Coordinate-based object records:
-- -- --
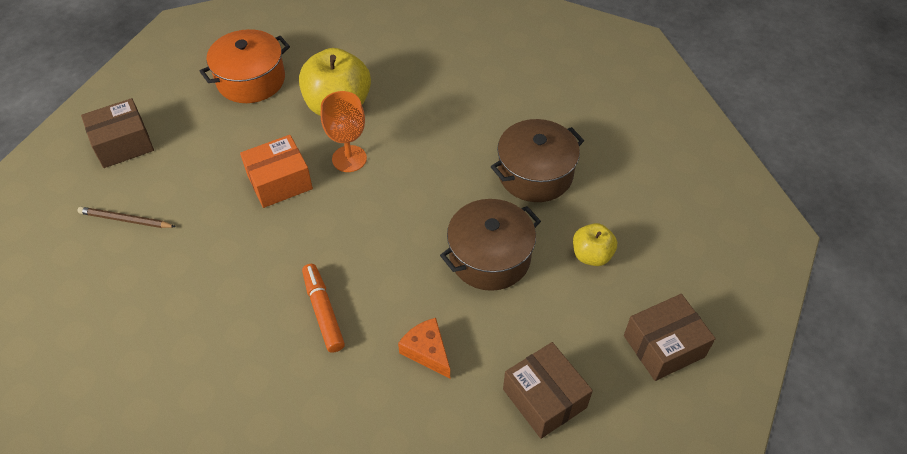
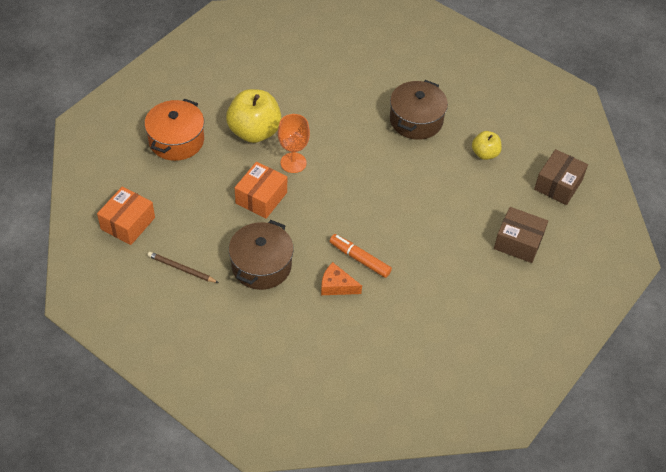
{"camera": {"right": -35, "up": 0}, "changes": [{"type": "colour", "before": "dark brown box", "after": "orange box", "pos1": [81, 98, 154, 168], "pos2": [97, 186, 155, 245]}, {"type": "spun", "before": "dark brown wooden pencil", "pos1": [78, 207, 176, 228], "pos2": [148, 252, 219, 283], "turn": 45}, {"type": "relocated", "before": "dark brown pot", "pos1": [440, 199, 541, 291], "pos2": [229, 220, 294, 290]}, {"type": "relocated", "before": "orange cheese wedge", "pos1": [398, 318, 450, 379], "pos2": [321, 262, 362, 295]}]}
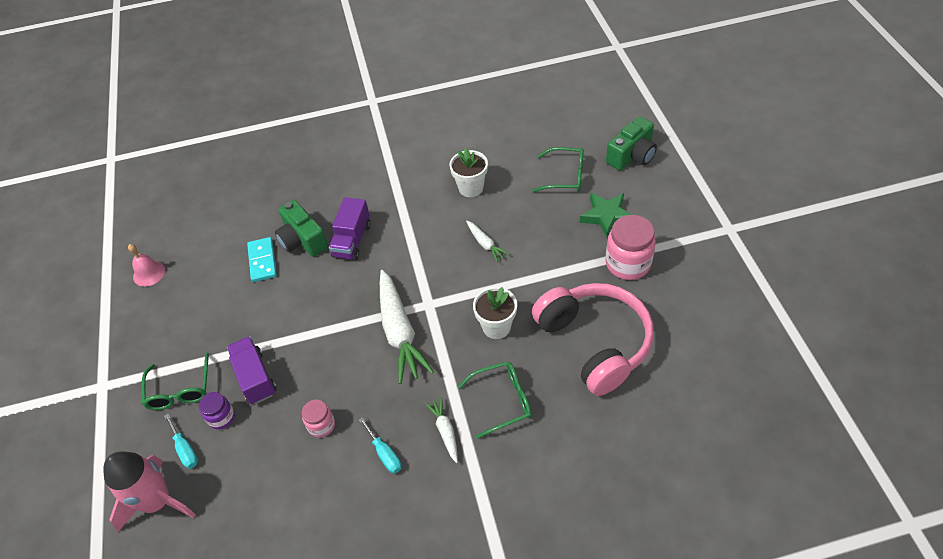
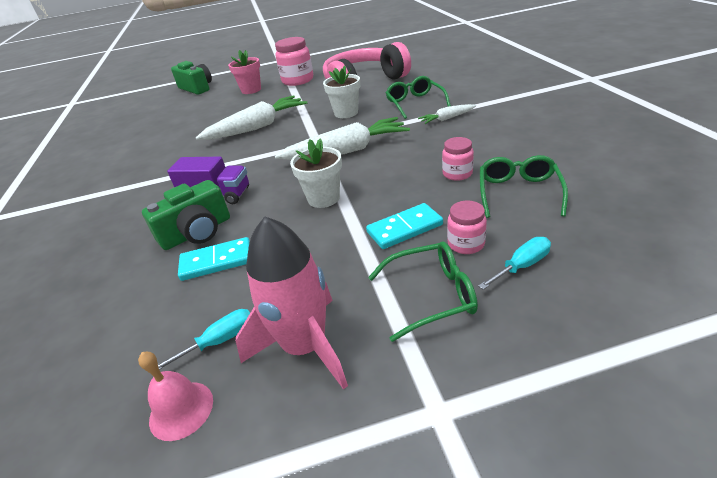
{"camera": {"right": -90, "up": -15}, "changes": [{"type": "relocated", "before": "aqua screwdriver", "pos1": [359, 417, 401, 474], "pos2": [158, 309, 250, 370]}, {"type": "size", "before": "white root vegetable", "pos1": [466, 221, 509, 262], "pos2": [196, 95, 307, 140], "scale": 2.04}, {"type": "exchanged", "before": "leaf-green star shape", "after": "rose-pink plant pot", "pos1": [580, 193, 632, 238], "pos2": [228, 50, 261, 94]}, {"type": "relocated", "before": "rose-pink toy rocket", "pos1": [103, 451, 196, 532], "pos2": [236, 216, 348, 390]}, {"type": "relocated", "before": "white plant pot", "pos1": [449, 148, 488, 197], "pos2": [290, 139, 342, 208]}, {"type": "exchanged", "before": "royal purple toy truck", "after": "aqua domino piece", "pos1": [227, 336, 277, 404], "pos2": [366, 203, 443, 249]}, {"type": "colour", "before": "royal purple jam jar", "after": "rose-pink jam jar", "pos1": [199, 392, 235, 429], "pos2": [447, 201, 487, 254]}, {"type": "relocated", "before": "leaf-green glasses", "pos1": [532, 147, 584, 192], "pos2": [480, 155, 568, 218]}]}
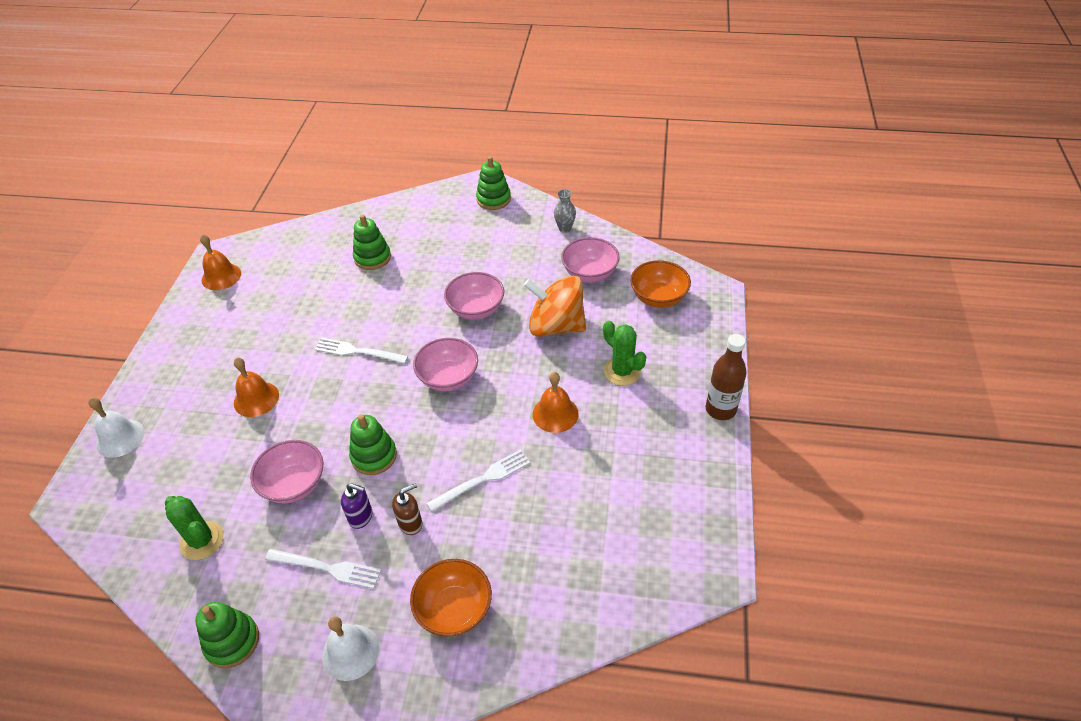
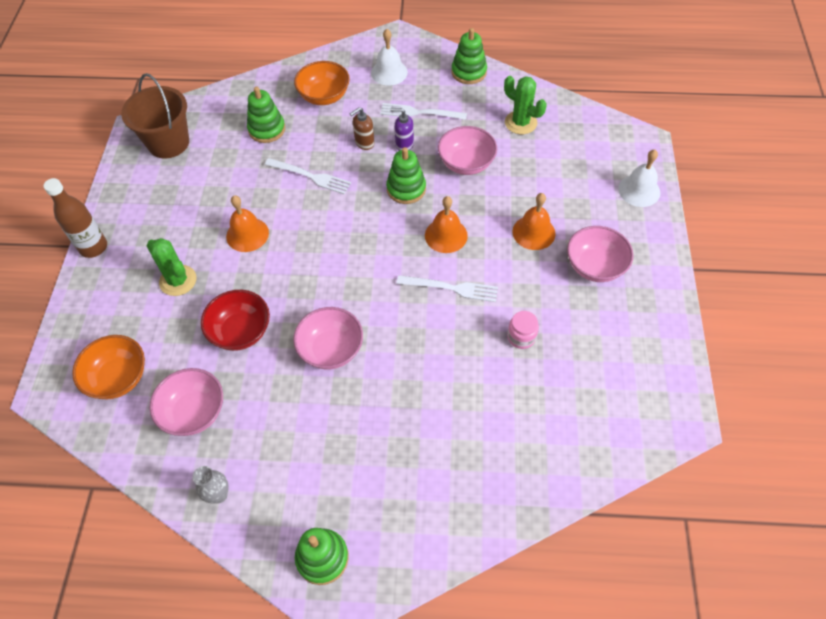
{"camera": {"right": 175, "up": 10}, "changes": [{"type": "appeared", "after": "dark brown bucket", "pos2": [121, 73, 189, 158]}, {"type": "exchanged", "before": "orange spinning top", "after": "red serving bowl", "pos1": [524, 275, 586, 337], "pos2": [201, 290, 270, 351]}, {"type": "relocated", "before": "leaf-green stacking rings", "pos1": [353, 214, 391, 270], "pos2": [247, 87, 285, 143]}, {"type": "spun", "before": "white table fork", "pos1": [427, 450, 530, 512], "pos2": [265, 158, 351, 194], "turn": -120}, {"type": "relocated", "before": "orange bell", "pos1": [200, 234, 241, 290], "pos2": [425, 196, 468, 253]}, {"type": "appeared", "after": "rose-pink jam jar", "pos2": [507, 311, 539, 349]}, {"type": "relocated", "before": "rose-pink serving bowl", "pos1": [413, 338, 478, 392], "pos2": [567, 226, 634, 282]}]}
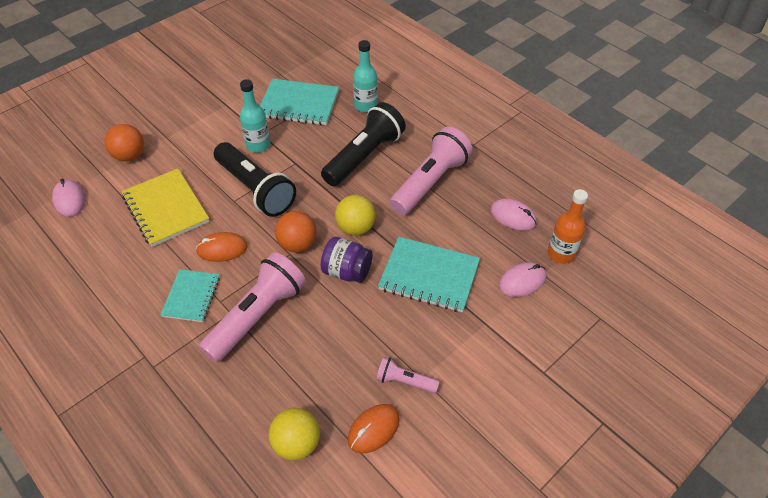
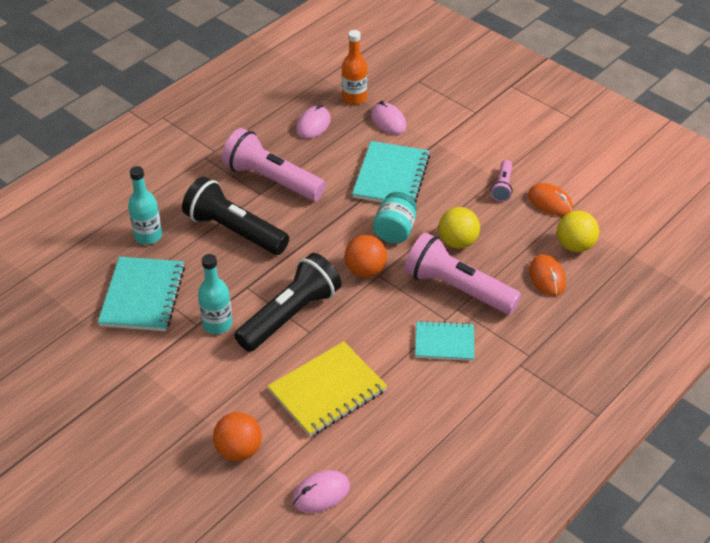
{"camera": {"right": -95, "up": -5}, "changes": [{"type": "colour", "before": "royal purple jam jar", "after": "aqua jam jar", "pos1": [321, 237, 372, 283], "pos2": [373, 192, 417, 243]}, {"type": "relocated", "before": "bright yellow play ball", "pos1": [335, 195, 376, 235], "pos2": [438, 207, 480, 249]}, {"type": "relocated", "before": "orange PC mouse", "pos1": [196, 232, 248, 262], "pos2": [529, 254, 566, 296]}]}
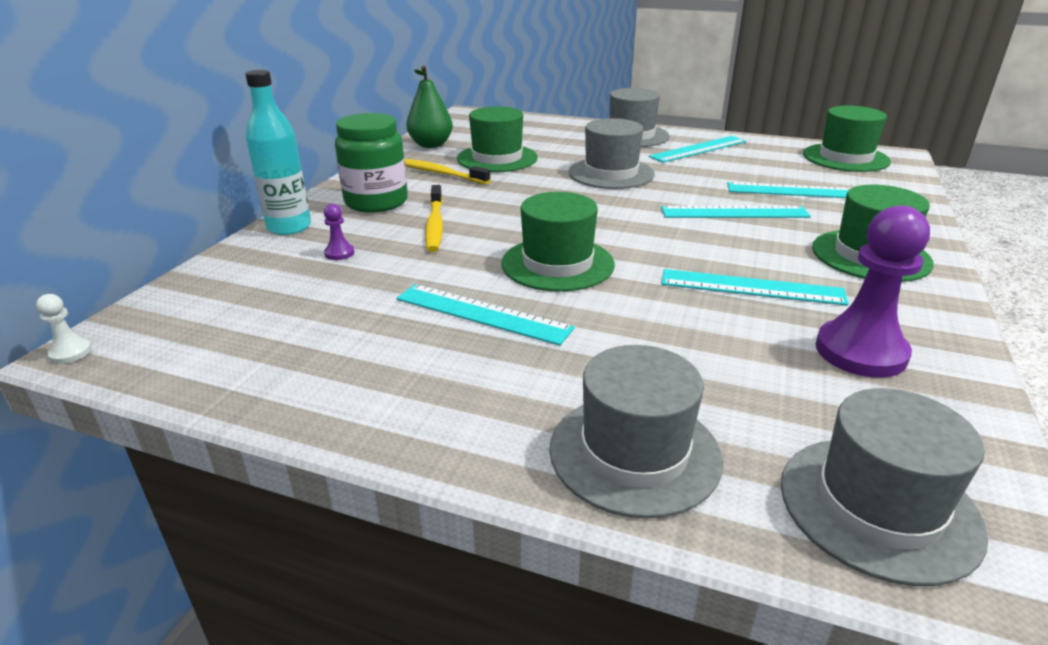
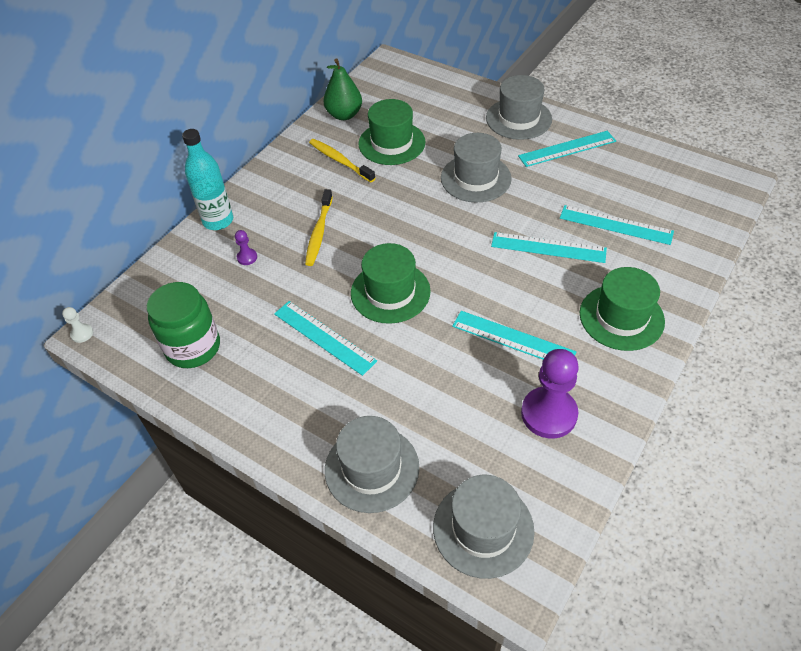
{"camera": {"right": 15, "up": 20}, "changes": [{"type": "relocated", "before": "leaf-green jam jar", "pos1": [335, 113, 408, 213], "pos2": [147, 282, 220, 368]}, {"type": "missing", "before": "leaf-green top hat", "pos1": [803, 106, 891, 172]}]}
-- -- --
EXERCISE OBJECTIVE: Each entry is to be returned as it stands, and each picture is to be left out.

WRITTEN ANSWER:
{"camera": {"right": -35, "up": 0}, "changes": [{"type": "colour", "before": "dark brown box", "after": "orange box", "pos1": [81, 98, 154, 168], "pos2": [97, 186, 155, 245]}, {"type": "spun", "before": "dark brown wooden pencil", "pos1": [78, 207, 176, 228], "pos2": [148, 252, 219, 283], "turn": 45}, {"type": "relocated", "before": "dark brown pot", "pos1": [440, 199, 541, 291], "pos2": [229, 220, 294, 290]}, {"type": "relocated", "before": "orange cheese wedge", "pos1": [398, 318, 450, 379], "pos2": [321, 262, 362, 295]}]}
{"camera": {"right": -90, "up": -15}, "changes": [{"type": "relocated", "before": "aqua screwdriver", "pos1": [359, 417, 401, 474], "pos2": [158, 309, 250, 370]}, {"type": "size", "before": "white root vegetable", "pos1": [466, 221, 509, 262], "pos2": [196, 95, 307, 140], "scale": 2.04}, {"type": "exchanged", "before": "leaf-green star shape", "after": "rose-pink plant pot", "pos1": [580, 193, 632, 238], "pos2": [228, 50, 261, 94]}, {"type": "relocated", "before": "rose-pink toy rocket", "pos1": [103, 451, 196, 532], "pos2": [236, 216, 348, 390]}, {"type": "relocated", "before": "white plant pot", "pos1": [449, 148, 488, 197], "pos2": [290, 139, 342, 208]}, {"type": "exchanged", "before": "royal purple toy truck", "after": "aqua domino piece", "pos1": [227, 336, 277, 404], "pos2": [366, 203, 443, 249]}, {"type": "colour", "before": "royal purple jam jar", "after": "rose-pink jam jar", "pos1": [199, 392, 235, 429], "pos2": [447, 201, 487, 254]}, {"type": "relocated", "before": "leaf-green glasses", "pos1": [532, 147, 584, 192], "pos2": [480, 155, 568, 218]}]}
{"camera": {"right": 175, "up": 10}, "changes": [{"type": "appeared", "after": "dark brown bucket", "pos2": [121, 73, 189, 158]}, {"type": "exchanged", "before": "orange spinning top", "after": "red serving bowl", "pos1": [524, 275, 586, 337], "pos2": [201, 290, 270, 351]}, {"type": "relocated", "before": "leaf-green stacking rings", "pos1": [353, 214, 391, 270], "pos2": [247, 87, 285, 143]}, {"type": "spun", "before": "white table fork", "pos1": [427, 450, 530, 512], "pos2": [265, 158, 351, 194], "turn": -120}, {"type": "relocated", "before": "orange bell", "pos1": [200, 234, 241, 290], "pos2": [425, 196, 468, 253]}, {"type": "appeared", "after": "rose-pink jam jar", "pos2": [507, 311, 539, 349]}, {"type": "relocated", "before": "rose-pink serving bowl", "pos1": [413, 338, 478, 392], "pos2": [567, 226, 634, 282]}]}
{"camera": {"right": -95, "up": -5}, "changes": [{"type": "colour", "before": "royal purple jam jar", "after": "aqua jam jar", "pos1": [321, 237, 372, 283], "pos2": [373, 192, 417, 243]}, {"type": "relocated", "before": "bright yellow play ball", "pos1": [335, 195, 376, 235], "pos2": [438, 207, 480, 249]}, {"type": "relocated", "before": "orange PC mouse", "pos1": [196, 232, 248, 262], "pos2": [529, 254, 566, 296]}]}
{"camera": {"right": 15, "up": 20}, "changes": [{"type": "relocated", "before": "leaf-green jam jar", "pos1": [335, 113, 408, 213], "pos2": [147, 282, 220, 368]}, {"type": "missing", "before": "leaf-green top hat", "pos1": [803, 106, 891, 172]}]}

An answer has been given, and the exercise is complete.